Reproduce every entry below exactly, minus the pictures.

◆ **Material supplied**:
^^^^^^^^^^^^^^^^

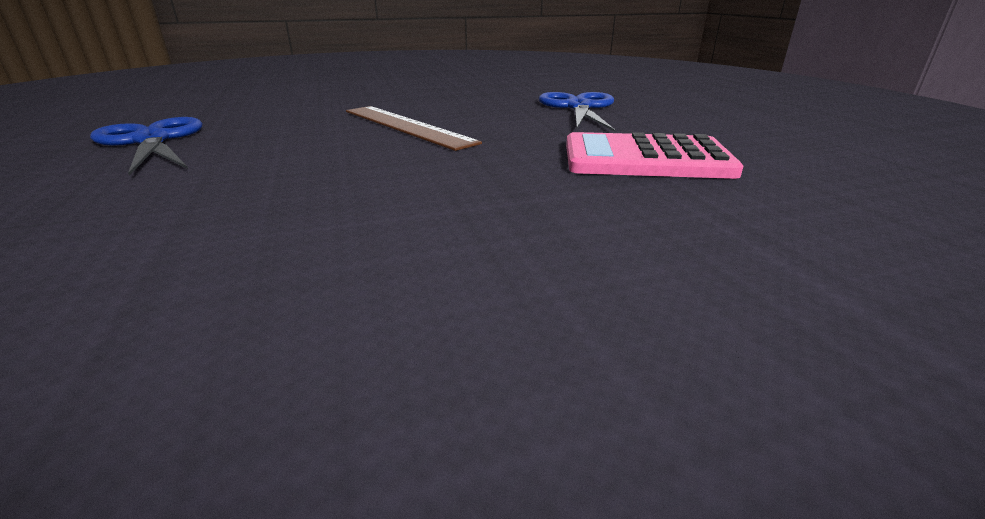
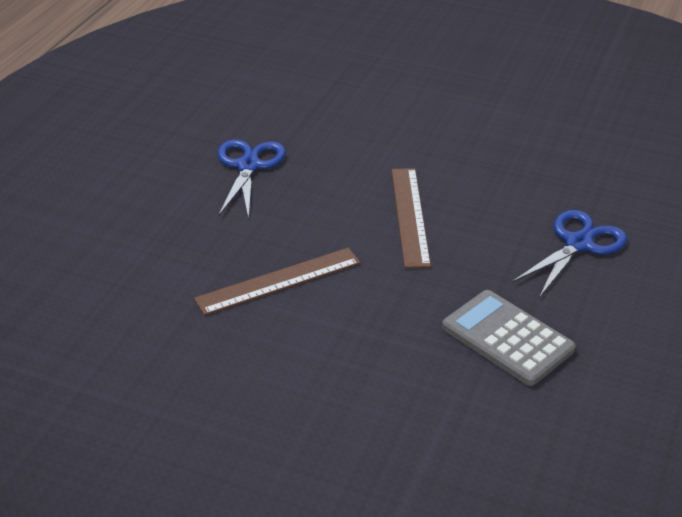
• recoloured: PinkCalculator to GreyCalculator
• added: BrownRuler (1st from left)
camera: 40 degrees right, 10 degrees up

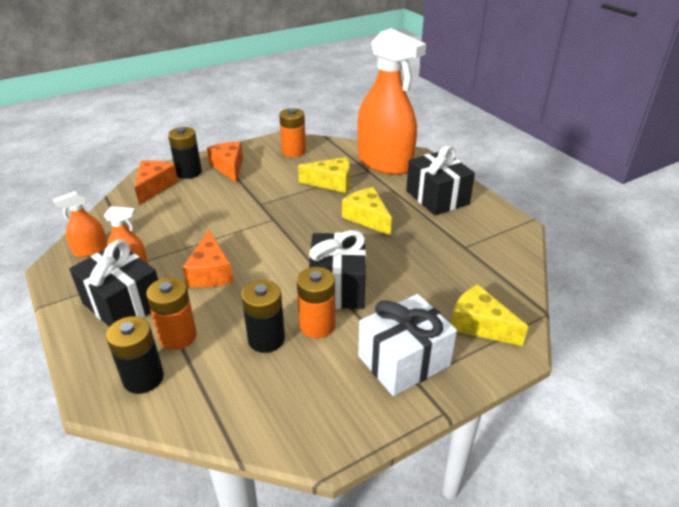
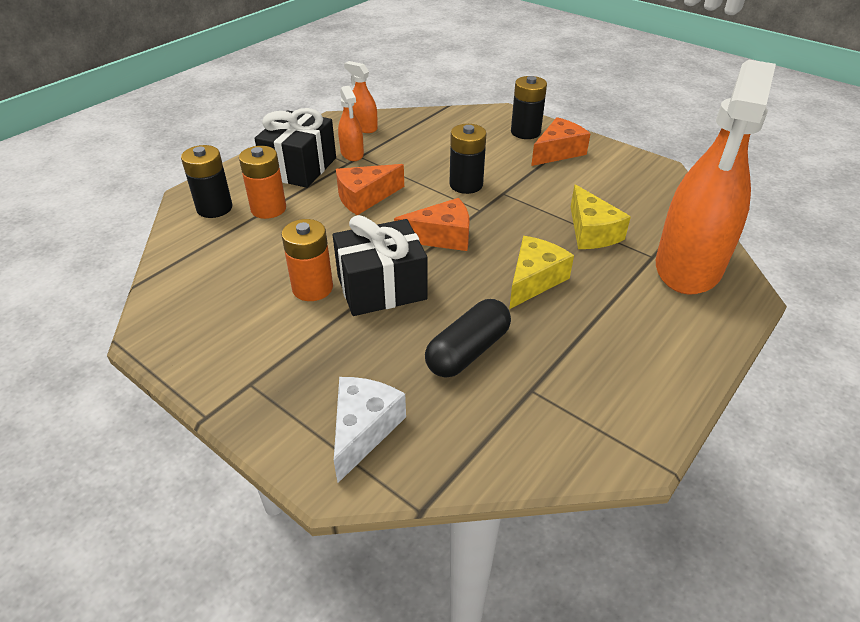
• moved: OrangeCheese (1st from left in the first image) to OrangeCheese (2nd from left)
• moved: BlackBattery (3rd from left in the first image) to BlackBattery (2nd from left)
• removed: OrangeBattery (2nd from left)
• removed: WhiteGift
• removed: BlackGift (3rd from left)
• recoloured: YellowCheese (3rd from left) to WhiteCheese
• added: BlackCapsule
camera: 70 degrees right, 5 degrees up

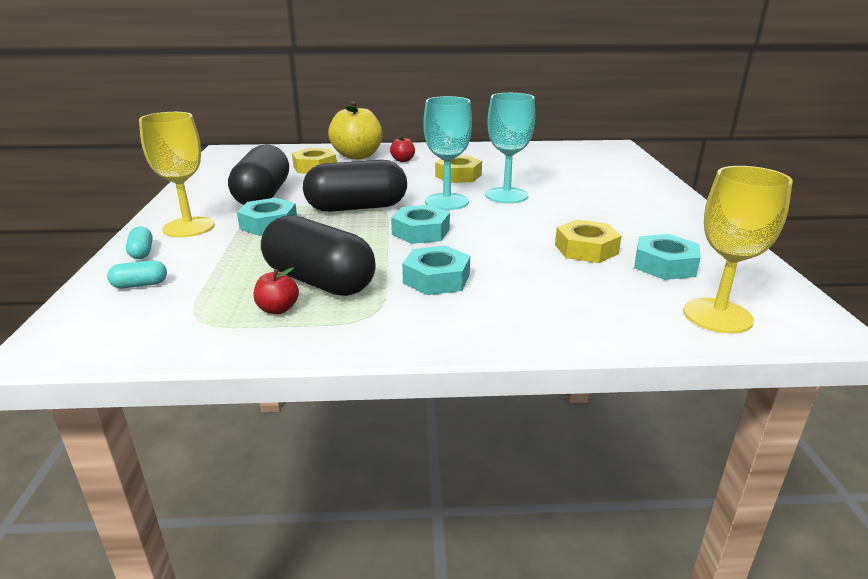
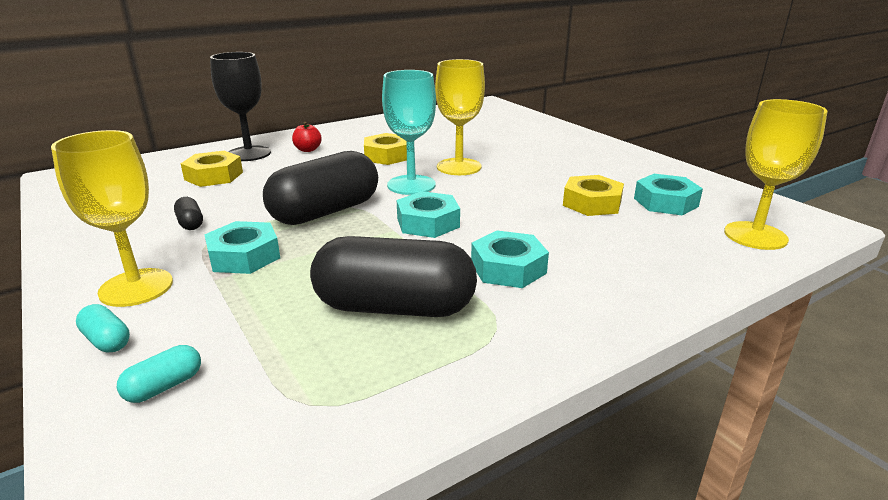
• resized: BlackCapsule (1st from left) x0.40
• removed: RedApple (1st from left)
• replaced: YellowApple to BlackGoblet
• recoloured: TurquoiseGoblet (2nd from left) to YellowGoblet (2nd from left)
camera: 30 degrees left, 0 degrees up

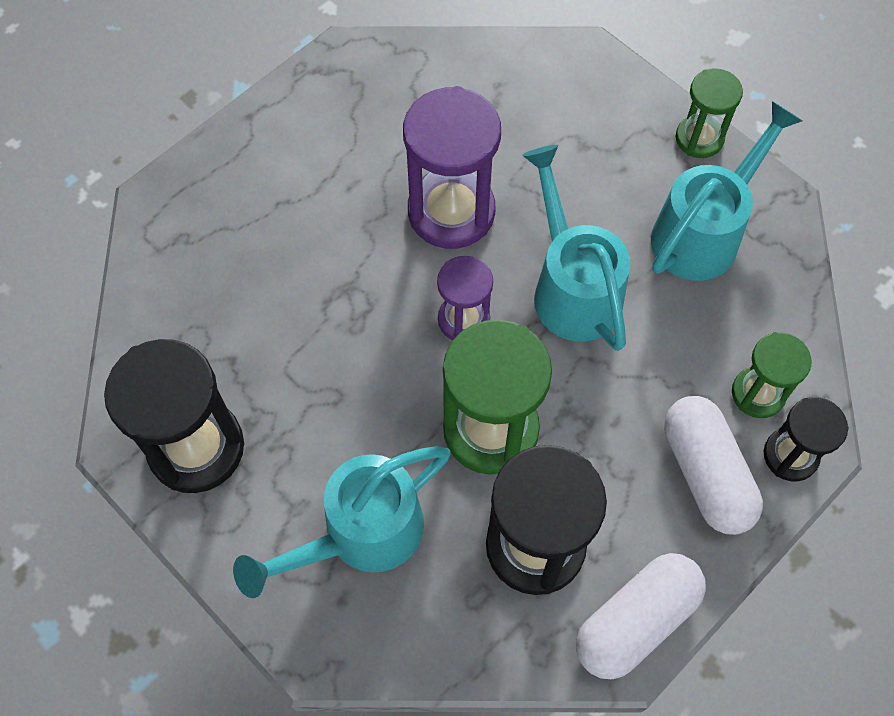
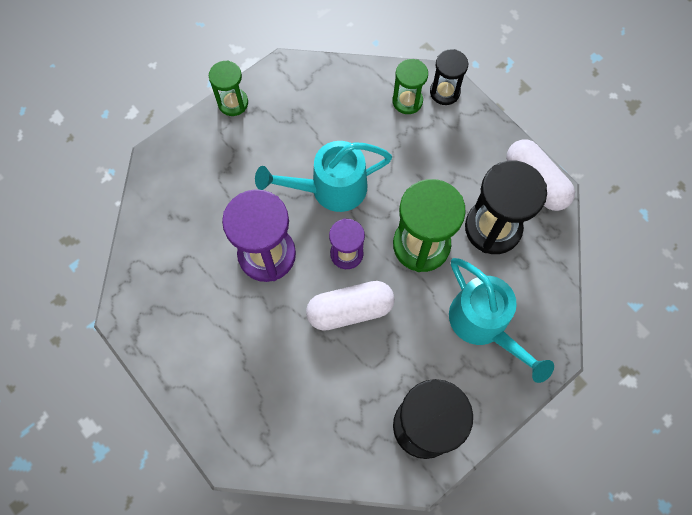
• removed: TurquoiseWateringCan (3rd from left)
• moved: WhiteCapsule (2nd from left in the first image) to WhiteCapsule (1st from left)
camera: 85 degrees left, 5 degrees up

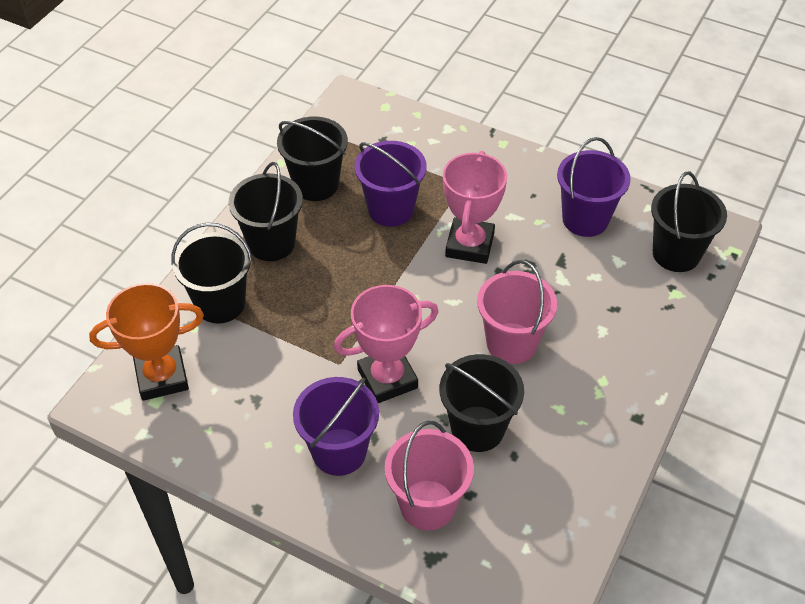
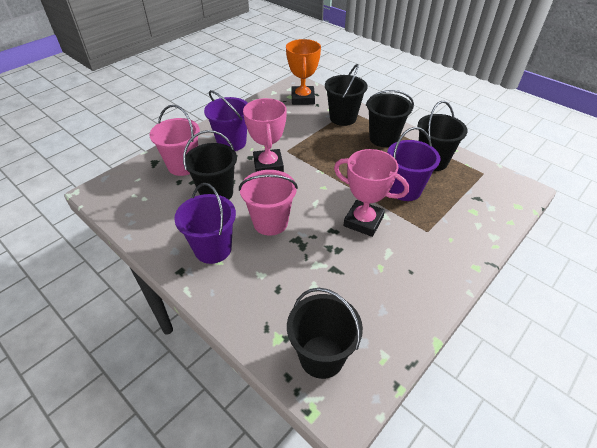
• moved: PurpleBucket (3rd from left in the first image) to PurpleBucket (1st from left)
camera: 105 degrees right, 5 degrees down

^^^^^^^^^^^^^^^^

◆ **Answer**:
• recoloured: PinkCalculator to GreyCalculator
• added: BrownRuler (1st from left)
camera: 40 degrees right, 10 degrees up

• moved: OrangeCheese (1st from left in the first image) to OrangeCheese (2nd from left)
• moved: BlackBattery (3rd from left in the first image) to BlackBattery (2nd from left)
• removed: OrangeBattery (2nd from left)
• removed: WhiteGift
• removed: BlackGift (3rd from left)
• recoloured: YellowCheese (3rd from left) to WhiteCheese
• added: BlackCapsule
camera: 70 degrees right, 5 degrees up

• resized: BlackCapsule (1st from left) x0.40
• removed: RedApple (1st from left)
• replaced: YellowApple to BlackGoblet
• recoloured: TurquoiseGoblet (2nd from left) to YellowGoblet (2nd from left)
camera: 30 degrees left, 0 degrees up

• removed: TurquoiseWateringCan (3rd from left)
• moved: WhiteCapsule (2nd from left in the first image) to WhiteCapsule (1st from left)
camera: 85 degrees left, 5 degrees up

• moved: PurpleBucket (3rd from left in the first image) to PurpleBucket (1st from left)
camera: 105 degrees right, 5 degrees down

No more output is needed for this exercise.